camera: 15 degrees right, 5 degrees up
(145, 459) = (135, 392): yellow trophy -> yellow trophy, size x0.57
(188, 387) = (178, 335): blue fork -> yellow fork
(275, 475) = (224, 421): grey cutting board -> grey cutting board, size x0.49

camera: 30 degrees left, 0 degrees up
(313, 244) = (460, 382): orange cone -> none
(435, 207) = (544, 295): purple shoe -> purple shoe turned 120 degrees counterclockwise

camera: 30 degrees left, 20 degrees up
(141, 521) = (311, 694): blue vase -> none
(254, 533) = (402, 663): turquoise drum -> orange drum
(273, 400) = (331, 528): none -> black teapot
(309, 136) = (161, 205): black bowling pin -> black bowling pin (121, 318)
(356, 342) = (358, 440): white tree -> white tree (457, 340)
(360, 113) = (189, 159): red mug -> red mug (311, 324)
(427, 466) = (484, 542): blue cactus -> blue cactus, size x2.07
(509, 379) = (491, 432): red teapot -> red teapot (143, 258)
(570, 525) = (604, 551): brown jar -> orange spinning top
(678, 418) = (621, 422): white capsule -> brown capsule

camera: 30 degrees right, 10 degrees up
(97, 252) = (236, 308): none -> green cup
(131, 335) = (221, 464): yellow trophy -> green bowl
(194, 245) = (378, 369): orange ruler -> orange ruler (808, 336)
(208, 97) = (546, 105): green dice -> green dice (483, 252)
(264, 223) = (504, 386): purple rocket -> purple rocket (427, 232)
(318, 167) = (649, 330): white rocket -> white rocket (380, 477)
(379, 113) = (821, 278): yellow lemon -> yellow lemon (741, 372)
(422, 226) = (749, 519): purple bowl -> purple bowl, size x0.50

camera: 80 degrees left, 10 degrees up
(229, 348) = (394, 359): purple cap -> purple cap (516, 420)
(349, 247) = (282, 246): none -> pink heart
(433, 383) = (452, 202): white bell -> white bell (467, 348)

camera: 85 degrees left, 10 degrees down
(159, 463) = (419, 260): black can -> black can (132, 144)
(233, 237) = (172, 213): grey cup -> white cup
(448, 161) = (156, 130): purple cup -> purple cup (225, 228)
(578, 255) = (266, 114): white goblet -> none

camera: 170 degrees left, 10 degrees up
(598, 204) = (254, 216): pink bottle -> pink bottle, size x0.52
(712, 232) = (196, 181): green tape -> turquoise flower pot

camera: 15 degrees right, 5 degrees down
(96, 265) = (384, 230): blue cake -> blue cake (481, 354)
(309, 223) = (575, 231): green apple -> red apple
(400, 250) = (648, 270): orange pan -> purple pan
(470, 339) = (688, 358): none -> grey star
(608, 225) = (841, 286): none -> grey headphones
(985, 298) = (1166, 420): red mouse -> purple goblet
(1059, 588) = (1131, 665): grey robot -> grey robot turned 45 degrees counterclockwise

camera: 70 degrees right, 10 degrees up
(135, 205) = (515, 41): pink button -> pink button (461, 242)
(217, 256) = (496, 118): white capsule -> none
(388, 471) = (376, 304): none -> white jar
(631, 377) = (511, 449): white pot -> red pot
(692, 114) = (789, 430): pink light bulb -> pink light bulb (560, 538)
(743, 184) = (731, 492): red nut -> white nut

::::::

What to produce: The answer must be the full listing, copied exactly.

Exercise result:
camera: 15 degrees right, 5 degrees up
(145, 459) = (135, 392): yellow trophy -> yellow trophy, size x0.57
(188, 387) = (178, 335): blue fork -> yellow fork
(275, 475) = (224, 421): grey cutting board -> grey cutting board, size x0.49

camera: 30 degrees left, 0 degrees up
(313, 244) = (460, 382): orange cone -> none
(435, 207) = (544, 295): purple shoe -> purple shoe turned 120 degrees counterclockwise

camera: 30 degrees left, 20 degrees up
(141, 521) = (311, 694): blue vase -> none
(254, 533) = (402, 663): turquoise drum -> orange drum
(273, 400) = (331, 528): none -> black teapot
(309, 136) = (161, 205): black bowling pin -> black bowling pin (121, 318)
(356, 342) = (358, 440): white tree -> white tree (457, 340)
(360, 113) = (189, 159): red mug -> red mug (311, 324)
(427, 466) = (484, 542): blue cactus -> blue cactus, size x2.07
(509, 379) = (491, 432): red teapot -> red teapot (143, 258)
(570, 525) = (604, 551): brown jar -> orange spinning top
(678, 418) = (621, 422): white capsule -> brown capsule

camera: 30 degrees right, 10 degrees up
(97, 252) = (236, 308): none -> green cup
(131, 335) = (221, 464): yellow trophy -> green bowl
(194, 245) = (378, 369): orange ruler -> orange ruler (808, 336)
(208, 97) = (546, 105): green dice -> green dice (483, 252)
(264, 223) = (504, 386): purple rocket -> purple rocket (427, 232)
(318, 167) = (649, 330): white rocket -> white rocket (380, 477)
(379, 113) = (821, 278): yellow lemon -> yellow lemon (741, 372)
(422, 226) = (749, 519): purple bowl -> purple bowl, size x0.50

camera: 80 degrees left, 10 degrees up
(229, 348) = (394, 359): purple cap -> purple cap (516, 420)
(349, 247) = (282, 246): none -> pink heart
(433, 383) = (452, 202): white bell -> white bell (467, 348)

camera: 85 degrees left, 10 degrees down
(159, 463) = (419, 260): black can -> black can (132, 144)
(233, 237) = (172, 213): grey cup -> white cup
(448, 161) = (156, 130): purple cup -> purple cup (225, 228)
(578, 255) = (266, 114): white goblet -> none

camera: 170 degrees left, 10 degrees up
(598, 204) = (254, 216): pink bottle -> pink bottle, size x0.52
(712, 232) = (196, 181): green tape -> turquoise flower pot

camera: 15 degrees right, 5 degrees down
(96, 265) = (384, 230): blue cake -> blue cake (481, 354)
(309, 223) = (575, 231): green apple -> red apple
(400, 250) = (648, 270): orange pan -> purple pan
(470, 339) = (688, 358): none -> grey star
(608, 225) = (841, 286): none -> grey headphones
(985, 298) = (1166, 420): red mouse -> purple goblet
(1059, 588) = (1131, 665): grey robot -> grey robot turned 45 degrees counterclockwise

camera: 70 degrees right, 10 degrees up
(135, 205) = (515, 41): pink button -> pink button (461, 242)
(217, 256) = (496, 118): white capsule -> none
(388, 471) = (376, 304): none -> white jar
(631, 377) = (511, 449): white pot -> red pot
(692, 114) = (789, 430): pink light bulb -> pink light bulb (560, 538)
(743, 184) = (731, 492): red nut -> white nut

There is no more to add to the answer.